start Listed records

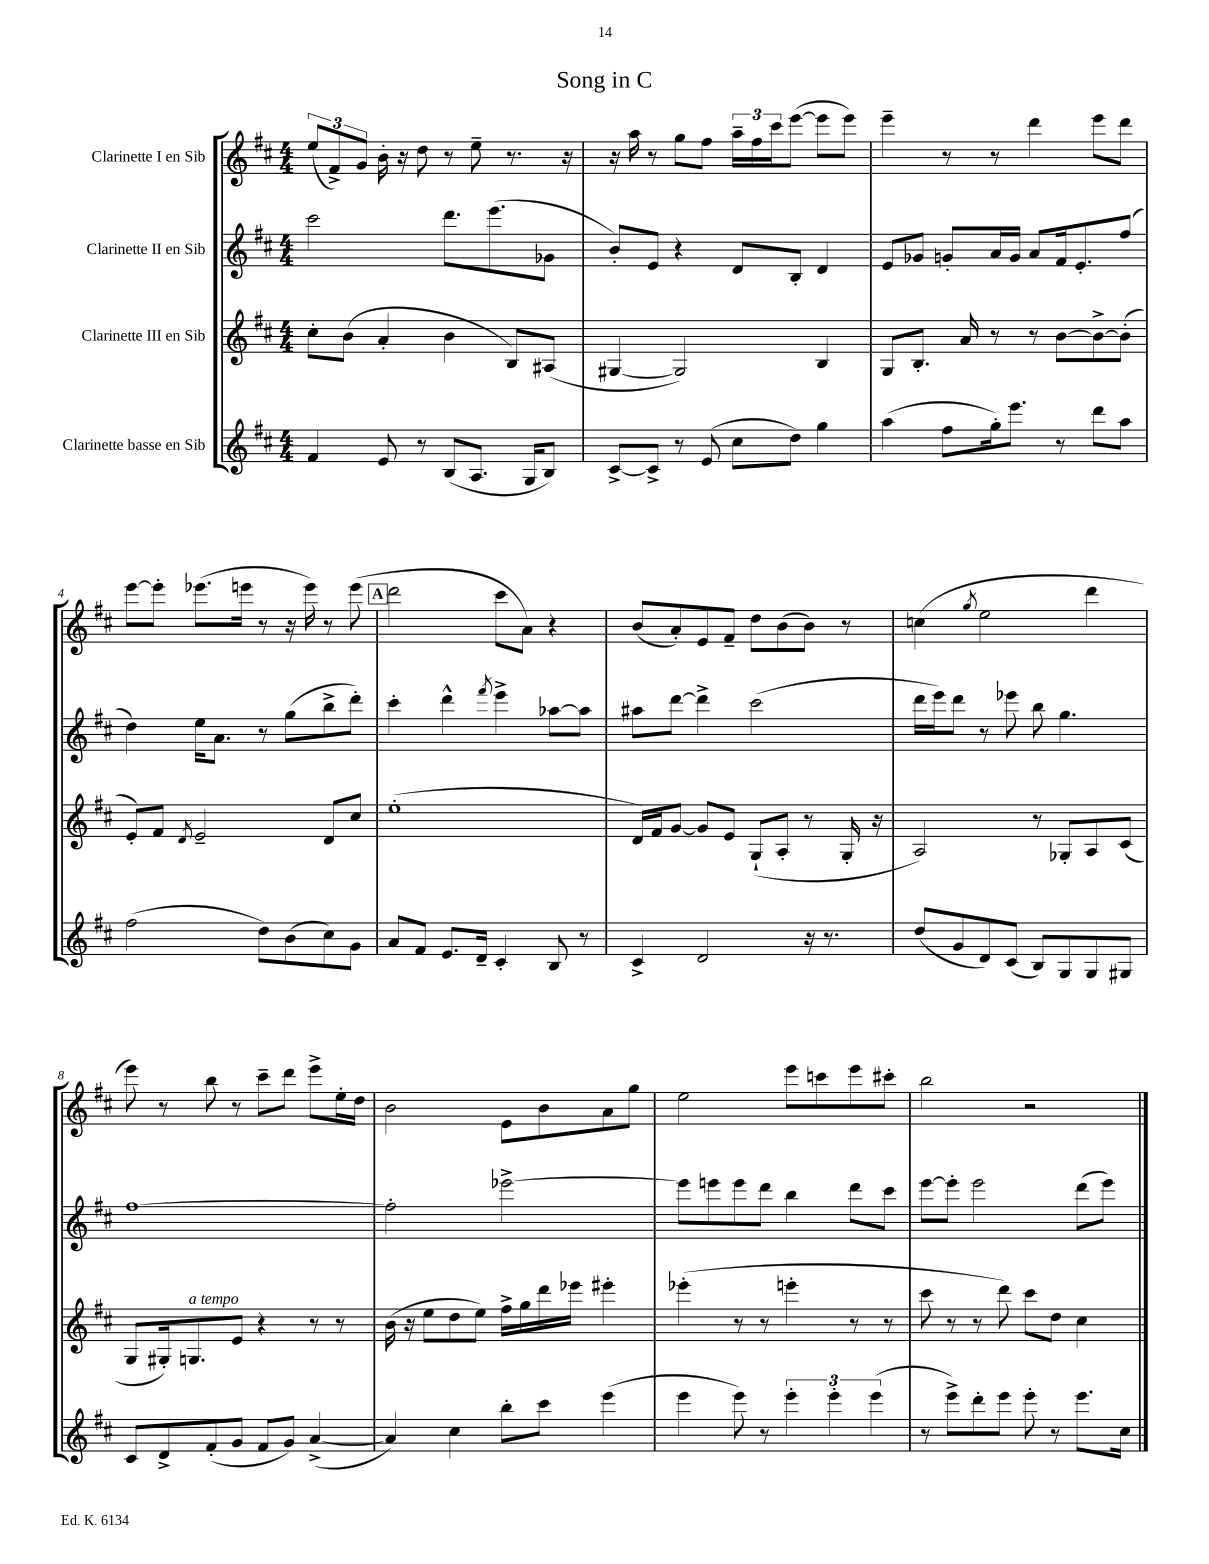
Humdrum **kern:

**kern	**kern	**kern	**kern
*staff4	*staff3	*staff2	*staff1
*clefG2	*clefG2	*clefG2	*clefG2
*k[f#c#]	*k[f#c#]	*k[f#c#]	*k[f#c#]
*M4/4	*M4/4	*M4/4	*M4/4
4f#	8cc#'	2ccc#	(12ee
.	.	.	12f#^)
.	(8b	.	.
.	.	.	12g
8e	4a'	.	16b'
.	.	.	16r
8r	.	.	8dd
(8B	4b	8.ddd	8r
8.A	.	.	8ee~
.	.	(8.eee	.
.	8B)	.	8.r
16G	.	.	.
8B)	(8A#	8g-	.
.	.	.	16r
=	=	=	=
[8c#^	[4G#	8b')	16r
.	.	.	16aa
8c#^]	.	8e	8r
8r	2G#])	4r	8gg
(8e	.	.	8ff#
8cc#	.	8d	24aa~
.	.	.	24ff#
.	.	.	24ccc#
8dd)	.	8B'	([8eee
4gg	4B	4d	8eee]
.	.	.	8eee)
=	=	=	=
(4aa	8G	8e	4eee~
.	8.B'	8g-	.
8ff#	.	8g'	8r
.	16a	.	.
16gg')	8r	16a	8r
8.eee	.	16g	.
.	8r	8a	4ddd
8r	[8b	16f#	.
.	.	8.e'	.
8ddd	8b^_	.	8eee
8aa	(8b']	(8ff#	8ddd
=	=	=	=
(2ff#	8e')	4dd)	[8eee
.	8f#	.	8eee']
.	8qd	.	.
.	2e~	16ee	(8.eee-
.	.	8.a	.
.	.	.	16eee
8dd)	.	8r	8r
(8b	.	(8gg	16r
.	.	.	16eee)
8cc#)	8d	8bb^	8r
8g	8cc#	8ddd')	(8eee
=	=	=	=
8a	(1ee'	4ccc#'	2ddd
8f#	.	.	.
8.e	.	4ddd^^	.
16d~	.	.	.
.	.	8qfff#	.
4c#'	.	4eee^	8ccc#
.	.	.	8a)
8B	.	[8aa-	4r
8r	.	8aa-]	.
=	=	=	=
4c#^	16d)	8aa#	(8b
.	16f#	.	.
.	[8g	[8ddd	8a')
2d	8g]	4ddd^]	8e
.	8e	.	8f#~
.	(8G`	(2ccc#	8dd
.	8A'	.	(8b
16r	8r	.	8b)
8.r	.	.	.
.	16G'	.	8r
.	16r	.	.
=	=	=	=
(8dd	2A)	16ddd	(4cc
.	.	16eee)	.
8g	.	8ddd	.
.	.	.	8qgg
8d)	.	8r	2ee
(8c#	.	8eee-	.
8B)	8r	8bb	.
8G	8G-'	4.gg	.
8G	8A	.	4ddd
8G#	(8c#	.	.
=	=	=	=
8c#	8G	[1ff#	8eee)
8d^	16G#')	.	8r
.	8.G	.	.
(8f#'	.	.	8bb
8g	8e	.	8r
8f#	4r	.	8ccc#~
8g)	.	.	8ddd
([4a^	8r	.	8eee^
.	8r	.	16ee'
.	.	.	16dd
=	=	=	=
4a])	(16b	2ff#']	2b
.	16r	.	.
.	8ee	.	.
4cc#	8dd	.	.
.	8ee)	.	.
8bb'	16ff#^	[2eee-^	8e
.	16gg	.	.
8ccc#	16ddd	.	8b
.	16eee-	.	.
(4eee	4eee#'	.	8a
.	.	.	8gg
=	=	=	=
4eee	(4eee-'	8eee-]	2ee
.	.	8eee	.
8eee)	8r	8eee	.
8r	8r	8ddd	.
6eee'	4eee'	4bb	8eee
.	.	.	8ccc
6eee'	.	.	.
.	8r	8ddd	8eee
(6eee	.	.	.
.	8r	8ccc#	8ccc#'
=	=	=	=
8r	8ccc#	[8eee	2bb
8eee^)	8r	8eee']	.
8ddd'	8r	2eee	.
8eee	8ddd)	.	.
8eee'	8ccc#	.	2r
8r	8dd	.	.
8.eee	4cc#	(8ddd	.
.	.	8eee)	.
16cc#	.	.	.
==	==	==	==
*-	*-	*-	*-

end Listed records

**Task description**
Pull out every line of notation from all the records, unchanged, and leave the pictures out of your answer.

**Result for this exercise**
Humdrum **kern:

**kern	**kern	**kern	**kern
*staff4	*staff3	*staff2	*staff1
*clefG2	*clefG2	*clefG2	*clefG2
*k[f#c#]	*k[f#c#]	*k[f#c#]	*k[f#c#]
*M4/4	*M4/4	*M4/4	*M4/4
4f#	8cc#'	2ccc#	(12ee
.	.	.	12f#^)
.	(8b	.	.
.	.	.	12g
8e	4a'	.	16b'
.	.	.	16r
8r	.	.	8dd
(8B	4b	8.ddd	8r
8.A	.	.	8ee~
.	.	(8.eee	.
.	8B)	.	8.r
16G	.	.	.
8B)	(8A#	8g-	.
.	.	.	16r
=	=	=	=
[8c#^	[4G#	8b')	16r
.	.	.	16aa
8c#^]	.	8e	8r
8r	2G#])	4r	8gg
(8e	.	.	8ff#
8cc#	.	8d	24aa~
.	.	.	24ff#
.	.	.	24ccc#
8dd)	.	8B'	([8eee
4gg	4B	4d	8eee]
.	.	.	8eee)
=	=	=	=
(4aa	8G	8e	4eee~
.	8.B'	8g-	.
8ff#	.	8g'	8r
.	16a	.	.
16gg')	8r	16a	8r
8.eee	.	16g	.
.	8r	8a	4ddd
8r	[8b	16f#	.
.	.	8.e'	.
8ddd	8b^_	.	8eee
8aa	(8b']	(8ff#	8ddd
=	=	=	=
(2ff#	8e')	4dd)	[8eee
.	8f#	.	8eee']
.	8qd	.	.
.	2e~	16ee	(8.eee-
.	.	8.a	.
.	.	.	16eee
8dd)	.	8r	8r
(8b	.	(8gg	16r
.	.	.	16eee)
8cc#)	8d	8bb^	8r
8g	8cc#	8ddd')	(8eee
=	=	=	=
8a	(1ee'	4ccc#'	2ddd
8f#	.	.	.
8.e	.	4ddd^^	.
16d~	.	.	.
.	.	8qfff#	.
4c#'	.	4eee^	8ccc#
.	.	.	8a)
8B	.	[8aa-	4r
8r	.	8aa-]	.
=	=	=	=
4c#^	16d)	8aa#	(8b
.	16f#	.	.
.	[8g	[8ddd	8a')
2d	8g]	4ddd^]	8e
.	8e	.	8f#~
.	(8G`	(2ccc#	8dd
.	8A'	.	(8b
16r	8r	.	8b)
8.r	.	.	.
.	16G'	.	8r
.	16r	.	.
=	=	=	=
(8dd	2A)	16ddd	(4cc
.	.	16eee)	.
8g	.	8ddd	.
.	.	.	8qgg
8d)	.	8r	2ee
(8c#	.	8eee-	.
8B)	8r	8bb	.
8G	8G-'	4.gg	.
8G	8A	.	4ddd
8G#	(8c#	.	.
=	=	=	=
8c#	8G	[1ff#	8eee)
8d^	16G#')	.	8r
.	8.G	.	.
(8f#'	.	.	8bb
8g	8e	.	8r
8f#	4r	.	8ccc#~
8g)	.	.	8ddd
([4a^	8r	.	8eee^
.	8r	.	16ee'
.	.	.	16dd
=	=	=	=
4a])	(16b	2ff#']	2b
.	16r	.	.
.	8ee	.	.
4cc#	8dd	.	.
.	8ee)	.	.
8bb'	16ff#^	[2eee-^	8e
.	16gg	.	.
8ccc#	16ddd	.	8b
.	16eee-	.	.
(4eee	4eee#'	.	8a
.	.	.	8gg
=	=	=	=
4eee	(4eee-'	8eee-]	2ee
.	.	8eee	.
8eee)	8r	8eee	.
8r	8r	8ddd	.
6eee'	4eee'	4bb	8eee
.	.	.	8ccc
6eee'	.	.	.
.	8r	8ddd	8eee
(6eee	.	.	.
.	8r	8ccc#	8ccc#'
=	=	=	=
8r	8ccc#	[8eee	2bb
8eee^)	8r	8eee']	.
8ddd'	8r	2eee	.
8eee	8ddd)	.	.
8eee'	8ccc#	.	2r
8r	8dd	.	.
8.eee	4cc#	(8ddd	.
.	.	8eee)	.
16cc#	.	.	.
==	==	==	==
*-	*-	*-	*-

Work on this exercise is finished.